> [What is needed] Copy everything from the start of the records down to the line that contains "on (253, 554).", keeping both ends and leaving the pictures out.

> [Data records]
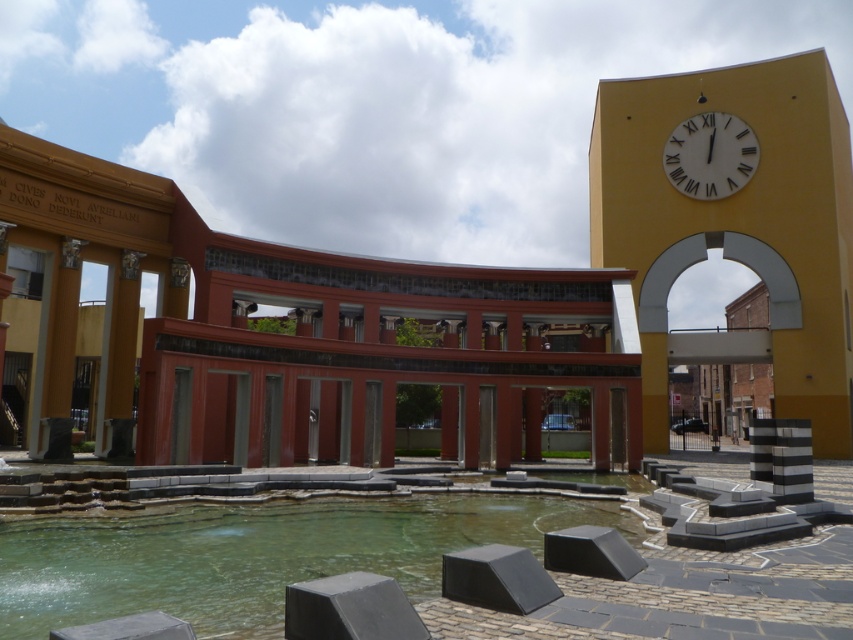
Which is more to the left, yellow matte clock tower at upper right or white matte clock at upper right?

Positioned to the left is white matte clock at upper right.

How far apart are yellow matte clock tower at upper right and white matte clock at upper right?

The distance of yellow matte clock tower at upper right from white matte clock at upper right is 8.74 feet.

What do you see at coordinates (734, 224) in the screenshot? I see `yellow matte clock tower at upper right` at bounding box center [734, 224].

Where is `yellow matte clock tower at upper right`? The width and height of the screenshot is (853, 640). yellow matte clock tower at upper right is located at coordinates (734, 224).

At what (x,y) coordinates should I click in order to perform the action: click on clear glass water at center. Please return your answer as a coordinate pair (x, y). Looking at the image, I should click on (253, 554).

Between clear glass water at center and white matte clock at upper right, which one appears on the right side from the viewer's perspective?

white matte clock at upper right is more to the right.

Who is more distant from viewer, (186, 560) or (666, 145)?

The point (666, 145) is behind.

This screenshot has width=853, height=640. Identify the location of clear glass water at center. (253, 554).

Between yellow matte clock tower at upper right and clear glass water at center, which one appears on the left side from the viewer's perspective?

clear glass water at center is more to the left.

Is yellow matte clock tower at upper right shorter than clear glass water at center?

No, yellow matte clock tower at upper right is not shorter than clear glass water at center.

Which is behind, point (766, 92) or point (415, 589)?

The point (766, 92) is behind.

This screenshot has width=853, height=640. Find the location of `yellow matte clock tower at upper right`. yellow matte clock tower at upper right is located at coordinates (734, 224).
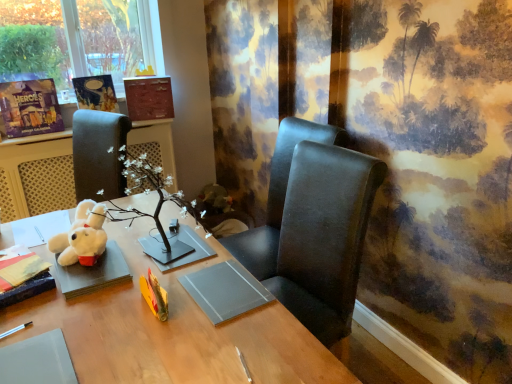
Find the location of a particular element. This screenshot has height=384, width=512. white plush toy at left is located at coordinates (74, 165).

What do you see at coordinates (74, 165) in the screenshot? The height and width of the screenshot is (384, 512). I see `white plush toy at left` at bounding box center [74, 165].

In the scene shown: What is the approximate height of black leather chair at center, which is counted as the 1th chair, starting from the bottom?

The height of black leather chair at center, which is counted as the 1th chair, starting from the bottom, is 3.40 feet.

Describe the element at coordinates (96, 93) in the screenshot. Image resolution: width=512 pixels, height=384 pixels. I see `matte paper book at upper left, the second book positioned from the top` at that location.

Identify the location of wooden desk at center. The image size is (512, 384). (173, 331).

Find the location of a particular element. Image resolution: width=512 pixels, height=384 pixels. white plush toy at left is located at coordinates (74, 165).

From a real-world perspective, is matte black book at lower left, which ranks as the fourth book in top-to-bottom order, over white plush toy at left?

Yes.

Based on their sizes in the image, would you say matte black book at lower left, which is the 1th book from bottom to top, is bigger or smaller than white plush toy at left?

In the image, matte black book at lower left, which is the 1th book from bottom to top, appears to be smaller than white plush toy at left.

From the image's perspective, is matte black book at lower left, which ranks as the fourth book in top-to-bottom order, below white plush toy at left?

Yes, from the image's perspective, matte black book at lower left, which ranks as the fourth book in top-to-bottom order, is below white plush toy at left.

Measure the distance between matte black book at lower left, which is the 1th book from bottom to top, and white plush toy at left.

matte black book at lower left, which is the 1th book from bottom to top, is 1.62 meters from white plush toy at left.

Is black leather chair at center, which is counted as the 1th chair, starting from the bottom, to the right of white plush toy at lower left from the viewer's perspective?

Yes, black leather chair at center, which is counted as the 1th chair, starting from the bottom, is to the right of white plush toy at lower left.

From the image's perspective, which is above, black leather chair at center, acting as the second chair starting from the top, or white plush toy at lower left?

white plush toy at lower left is shown above in the image.

Find the location of `toy that is behind the black leather chair at center, which is counted as the 1th chair, starting from the bottom`. toy that is behind the black leather chair at center, which is counted as the 1th chair, starting from the bottom is located at coordinates (81, 235).

Is black leather chair at center, acting as the second chair starting from the top, shorter than white plush toy at lower left?

In fact, black leather chair at center, acting as the second chair starting from the top, may be taller than white plush toy at lower left.

From a real-world perspective, is matte black chair at center, which is the second chair in bottom-to-top order, on wooden desk at center?

Correct, in the physical world, matte black chair at center, which is the second chair in bottom-to-top order, is higher than wooden desk at center.

From the image's perspective, count 2nd chairs upward from the wooden desk at center and point to it. Please provide its 2D coordinates.

[(278, 196)]

Is the depth of matte black chair at center, which is the second chair in bottom-to-top order, greater than that of wooden desk at center?

Yes, it is.

Is matte black chair at center, which is the second chair in bottom-to-top order, oriented towards wooden desk at center?

Yes, matte black chair at center, which is the second chair in bottom-to-top order, is aimed at wooden desk at center.

I want to click on toy located on the left of matte black chair at center, which is the 1th chair in top-to-bottom order, so click(x=81, y=235).

Considering the positions of points (98, 247) and (274, 164), is point (98, 247) farther from camera compared to point (274, 164)?

No, (98, 247) is in front of (274, 164).

Would you say white plush toy at lower left is outside matte black chair at center, which is the second chair in bottom-to-top order?

Yes, white plush toy at lower left is not within matte black chair at center, which is the second chair in bottom-to-top order.

From the image's perspective, relative to matte black chair at center, which is the second chair in bottom-to-top order, is white plush toy at lower left above or below?

white plush toy at lower left is situated lower than matte black chair at center, which is the second chair in bottom-to-top order, in the image.

Can you confirm if matte paper book at upper left, which is counted as the second book, starting from the back, is shorter than white plush toy at lower left?

No, matte paper book at upper left, which is counted as the second book, starting from the back, is not shorter than white plush toy at lower left.

Considering the points (103, 101) and (101, 238), which point is in front, point (103, 101) or point (101, 238)?

The point (101, 238) is closer to the camera.

Is matte paper book at upper left, arranged as the 3th book when viewed from the front, oriented towards white plush toy at lower left?

Yes, matte paper book at upper left, arranged as the 3th book when viewed from the front, faces towards white plush toy at lower left.

In the scene shown: Looking at their sizes, would you say matte paper book at upper left, which is counted as the second book, starting from the back, is wider or thinner than white plush toy at lower left?

In the image, matte paper book at upper left, which is counted as the second book, starting from the back, appears to be more narrow than white plush toy at lower left.

Is black leather chair at center, which is counted as the 1th chair, starting from the bottom, closer to the viewer compared to white plush toy at left?

Yes, it is.

Is black leather chair at center, acting as the second chair starting from the top, looking in the opposite direction of white plush toy at left?

No, black leather chair at center, acting as the second chair starting from the top, is not facing the opposite direction of white plush toy at left.

Locate an element on the screen. The image size is (512, 384). table located above the black leather chair at center, which is counted as the 1th chair, starting from the bottom (from a real-world perspective) is located at coordinates (74, 165).

Considering the relative sizes of black leather chair at center, acting as the second chair starting from the top, and white plush toy at left in the image provided, is black leather chair at center, acting as the second chair starting from the top, taller than white plush toy at left?

Correct, black leather chair at center, acting as the second chair starting from the top, is much taller as white plush toy at left.

Consider the image. Considering the relative positions of wooden desk at center and matte black book at lower left, arranged as the 1th book when viewed from the front, in the image provided, is wooden desk at center to the left or to the right of matte black book at lower left, arranged as the 1th book when viewed from the front,?

In the image, wooden desk at center appears on the right side of matte black book at lower left, arranged as the 1th book when viewed from the front.

In the scene shown: Is wooden desk at center next to matte black book at lower left, which is the 1th book from bottom to top?

wooden desk at center is not next to matte black book at lower left, which is the 1th book from bottom to top, and they're not touching.

Is wooden desk at center positioned with its back to matte black book at lower left, acting as the 4th book starting from the back?

No.

Locate an element on the screen. table directly beneath the matte black book at lower left, arranged as the 1th book when viewed from the front (from a real-world perspective) is located at coordinates (74, 165).

Starting from the white plush toy at lower left, which chair is the 2nd one to the right? Please provide its 2D coordinates.

[(324, 236)]

Based on their spatial positions, is white plush toy at lower left or matte black book at lower left, which is the 1th book from bottom to top, closer to wooden desk at center?

white plush toy at lower left.

Considering their positions, is matte paper book at upper left, arranged as the 3th book when viewed from the front, positioned closer to white plush toy at lower left than matte cardboard book at upper left, arranged as the third book when viewed from the back?

Among the two, matte cardboard book at upper left, arranged as the third book when viewed from the back, is located nearer to white plush toy at lower left.

From the image, which object appears to be nearer to white plush toy at left, black leather chair at center, which is counted as the 1th chair, starting from the bottom, or white plush toy at lower left?

white plush toy at lower left.

Estimate the real-world distances between objects in this image. Which object is closer to matte black chair at center, which is the 1th chair in top-to-bottom order, matte paper book at upper left, which is counted as the second book, starting from the back, or matte black book at lower left, which ranks as the fourth book in top-to-bottom order?

matte black book at lower left, which ranks as the fourth book in top-to-bottom order, is positioned closer to the anchor matte black chair at center, which is the 1th chair in top-to-bottom order.

From the image, which object appears to be farther from black leather chair at center, which is counted as the 1th chair, starting from the bottom, white plush toy at left or wooden desk at center?

Based on the image, white plush toy at left appears to be further to black leather chair at center, which is counted as the 1th chair, starting from the bottom.

Looking at the image, which one is located further to matte black chair at center, which is the second chair in bottom-to-top order, matte brown book at upper center, the first book viewed from the back, or black leather chair at center, acting as the second chair starting from the top?

Based on the image, matte brown book at upper center, the first book viewed from the back, appears to be further to matte black chair at center, which is the second chair in bottom-to-top order.

Based on their spatial positions, is matte brown book at upper center, the 4th book from the bottom, or black leather chair at center, acting as the second chair starting from the top, closer to matte paper book at upper left, the second book positioned from the top?

matte brown book at upper center, the 4th book from the bottom.

In the scene shown: Looking at the image, which one is located closer to matte cardboard book at upper left, marked as the second book in a front-to-back arrangement, white plush toy at lower left or black leather chair at center, acting as the second chair starting from the top?

Based on the image, white plush toy at lower left appears to be nearer to matte cardboard book at upper left, marked as the second book in a front-to-back arrangement.

At what (x,y) coordinates should I click in order to perform the action: click on chair between matte black book at lower left, arranged as the 1th book when viewed from the front, and matte paper book at upper left, which is counted as the 3th book, starting from the bottom, in the front-back direction. Please return your answer as a coordinate pair (x, y). Looking at the image, I should click on (278, 196).

Find the location of a particular element. toy between matte black book at lower left, acting as the 4th book starting from the back, and matte paper book at upper left, which is counted as the second book, starting from the back, from front to back is located at coordinates (81, 235).

Image resolution: width=512 pixels, height=384 pixels. In order to click on table located between matte black book at lower left, acting as the 4th book starting from the back, and matte brown book at upper center, the first book viewed from the back, in the depth direction in this screenshot , I will do `click(74, 165)`.

You are a GUI agent. You are given a task and a screenshot of the screen. Output one action in this format:
    pyautogui.click(x=<x>, y=<y>)
    Task: Click on the toy between wooden desk at center and matte cardboard book at upper left, arranged as the third book when viewed from the back, along the z-axis
    
    Given the screenshot: What is the action you would take?
    pyautogui.click(x=81, y=235)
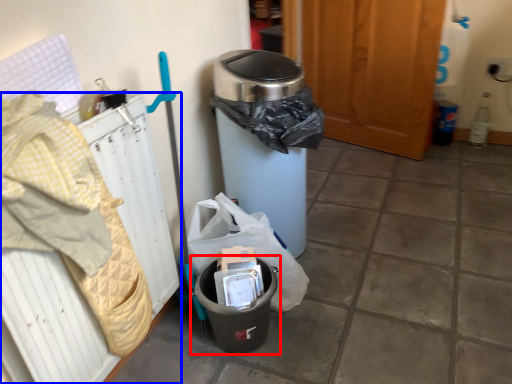
Question: Which point is further to the camera, waste container (highlighted by a red box) or radiator (highlighted by a blue box)?

Choices:
 (A) waste container
 (B) radiator

Answer: (A)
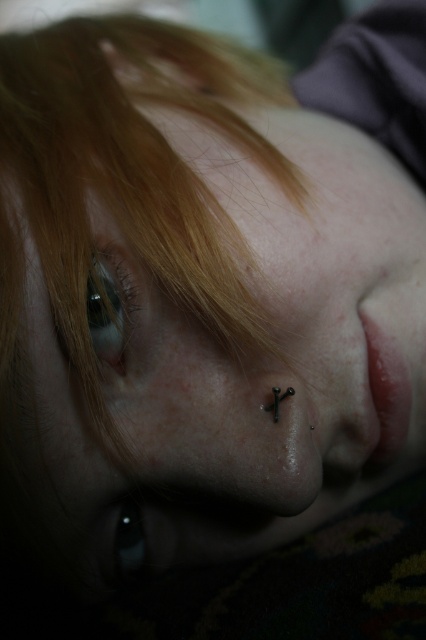
Question: Among these objects, which one is nearest to the camera?

Choices:
 (A) matte black eye at upper left
 (B) black glossy eye at lower left

Answer: (A)

Question: Can you confirm if matte black eye at upper left is positioned below black glossy eye at lower left?

Choices:
 (A) yes
 (B) no

Answer: (B)

Question: Which of the following is the farthest from the observer?

Choices:
 (A) matte black eye at upper left
 (B) black glossy eye at lower left

Answer: (B)

Question: Can you confirm if matte black eye at upper left is positioned to the right of black glossy eye at lower left?

Choices:
 (A) yes
 (B) no

Answer: (A)

Question: Can you confirm if matte black eye at upper left is positioned below black glossy eye at lower left?

Choices:
 (A) no
 (B) yes

Answer: (A)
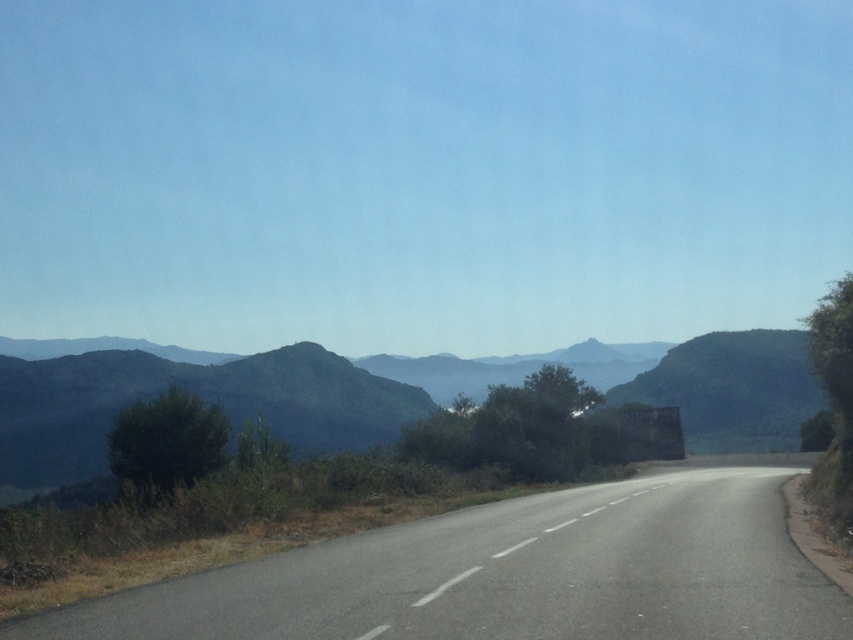
Which of these two, asphalt road at center or green textured mountain at center, stands taller?

green textured mountain at center

Does asphalt road at center have a larger size compared to green textured mountain at center?

Actually, asphalt road at center might be smaller than green textured mountain at center.

Where is `asphalt road at center`? This screenshot has height=640, width=853. asphalt road at center is located at coordinates (511, 576).

Locate an element on the screen. asphalt road at center is located at coordinates (511, 576).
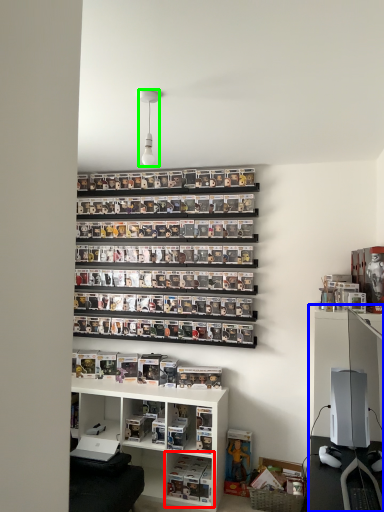
Question: Which object is the farthest from shelf (highlighted by a red box)? Choose among these: entertainment center (highlighted by a blue box) or light fixture (highlighted by a green box).

Choices:
 (A) entertainment center
 (B) light fixture

Answer: (B)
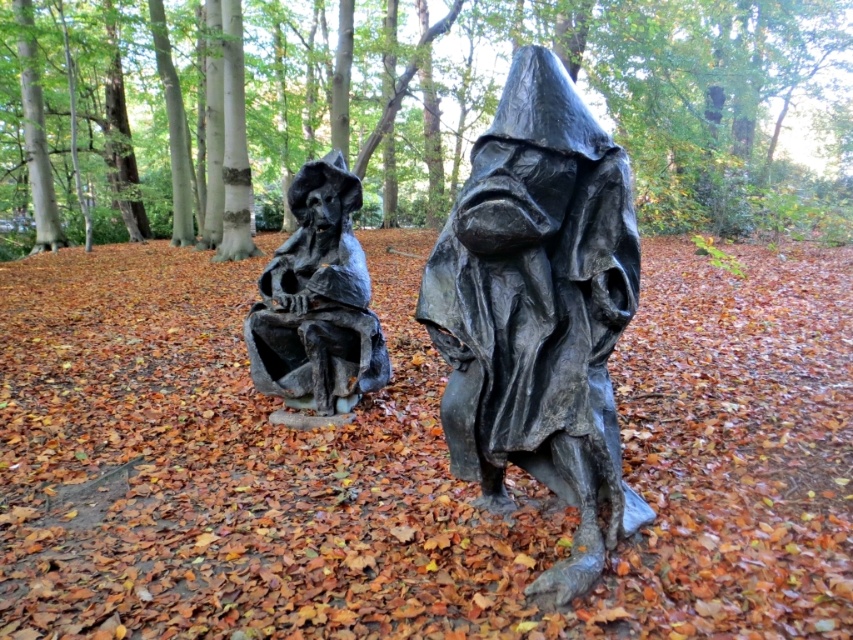
Question: Does matte black figure at center have a lesser width compared to matte black statue at center?

Choices:
 (A) yes
 (B) no

Answer: (B)

Question: Is matte black figure at center wider than matte black statue at center?

Choices:
 (A) yes
 (B) no

Answer: (A)

Question: Among these points, which one is nearest to the camera?

Choices:
 (A) (466, 218)
 (B) (331, 337)

Answer: (A)

Question: Is matte black figure at center to the right of matte black statue at center from the viewer's perspective?

Choices:
 (A) no
 (B) yes

Answer: (B)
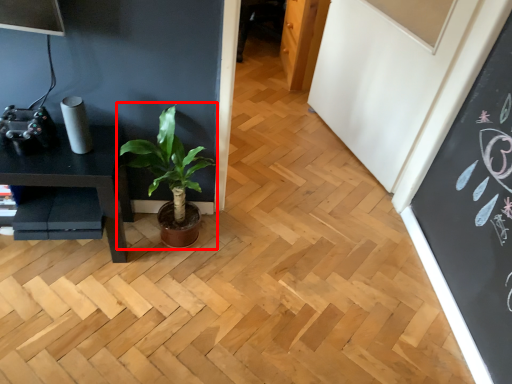
Question: From the image's perspective, what is the correct spatial positioning of houseplant (annotated by the red box) in reference to table?

Choices:
 (A) below
 (B) above

Answer: (B)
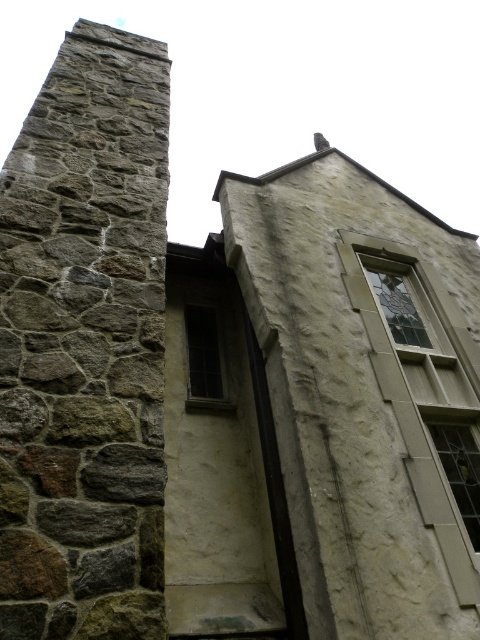
Question: Among these objects, which one is nearest to the camera?

Choices:
 (A) clear glass window at center right
 (B) clear glass window at center
 (C) rustic stone chimney at left

Answer: (C)

Question: Is rustic stone chimney at left in front of dark glass window at center?

Choices:
 (A) yes
 (B) no

Answer: (A)

Question: Which object is positioned farthest from the clear glass window at center right?

Choices:
 (A) rustic stone chimney at left
 (B) dark glass window at center

Answer: (A)

Question: Which object is positioned closest to the clear glass window at center right?

Choices:
 (A) dark glass window at center
 (B) rustic stone chimney at left
 (C) clear glass window at center

Answer: (C)

Question: Is rustic stone chimney at left closer to the viewer compared to clear glass window at center?

Choices:
 (A) yes
 (B) no

Answer: (A)

Question: Can you confirm if clear glass window at center is thinner than dark glass window at center?

Choices:
 (A) yes
 (B) no

Answer: (B)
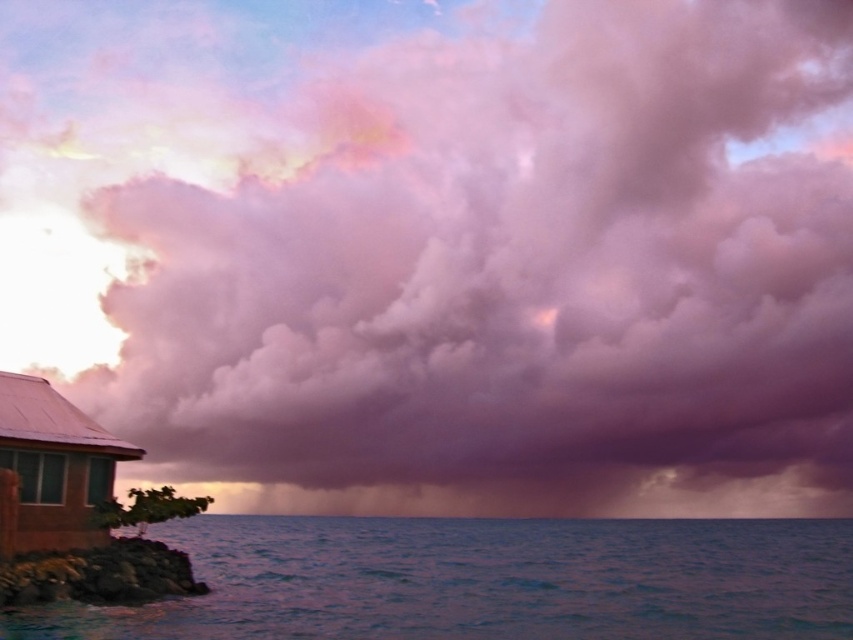
At what (x,y) coordinates should I click in order to perform the action: click on blue water at lower left. Please return your answer as a coordinate pair (x, y). Image resolution: width=853 pixels, height=640 pixels. Looking at the image, I should click on (486, 580).

Is the position of blue water at lower left less distant than that of brown corrugated metal hut at lower left?

That is True.

Locate an element on the screen. The image size is (853, 640). blue water at lower left is located at coordinates (486, 580).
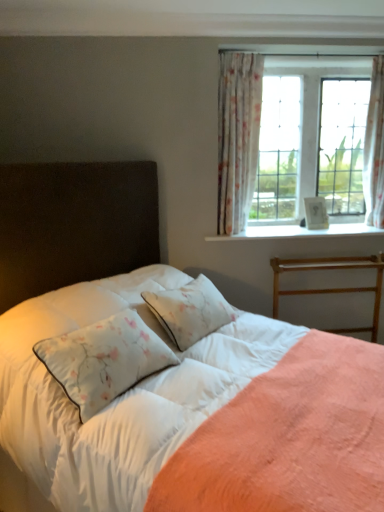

> [Response to the exercise]
Which is more to the left, yellow matte clock tower at upper right or white matte clock at upper right?

Positioned to the left is white matte clock at upper right.

How far apart are yellow matte clock tower at upper right and white matte clock at upper right?

The distance of yellow matte clock tower at upper right from white matte clock at upper right is 8.74 feet.

What do you see at coordinates (734, 224) in the screenshot? I see `yellow matte clock tower at upper right` at bounding box center [734, 224].

Where is `yellow matte clock tower at upper right`? The width and height of the screenshot is (853, 640). yellow matte clock tower at upper right is located at coordinates (734, 224).

At what (x,y) coordinates should I click in order to perform the action: click on clear glass water at center. Please return your answer as a coordinate pair (x, y). Looking at the image, I should click on (253, 554).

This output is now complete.